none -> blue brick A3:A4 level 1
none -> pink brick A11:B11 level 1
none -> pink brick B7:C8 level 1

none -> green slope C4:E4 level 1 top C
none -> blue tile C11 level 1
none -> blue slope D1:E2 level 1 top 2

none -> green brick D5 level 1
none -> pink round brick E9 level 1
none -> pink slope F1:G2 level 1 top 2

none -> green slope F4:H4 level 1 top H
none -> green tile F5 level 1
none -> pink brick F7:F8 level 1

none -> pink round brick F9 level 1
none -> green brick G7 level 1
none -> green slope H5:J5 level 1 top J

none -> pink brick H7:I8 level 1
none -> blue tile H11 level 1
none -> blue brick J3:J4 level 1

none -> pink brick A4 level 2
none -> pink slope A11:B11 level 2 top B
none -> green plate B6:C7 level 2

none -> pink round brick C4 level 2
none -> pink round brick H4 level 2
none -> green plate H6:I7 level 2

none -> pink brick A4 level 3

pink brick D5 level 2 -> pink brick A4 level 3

YOUR TASK.
The assignment is to restate, word for word, each line from the one containing "none -> pink round brick C4 level 2" through the final line of the material above.

OUTPUT OF THE TASK.
none -> pink round brick C4 level 2
none -> pink round brick H4 level 2
none -> green plate H6:I7 level 2

none -> pink brick A4 level 3

pink brick D5 level 2 -> pink brick A4 level 3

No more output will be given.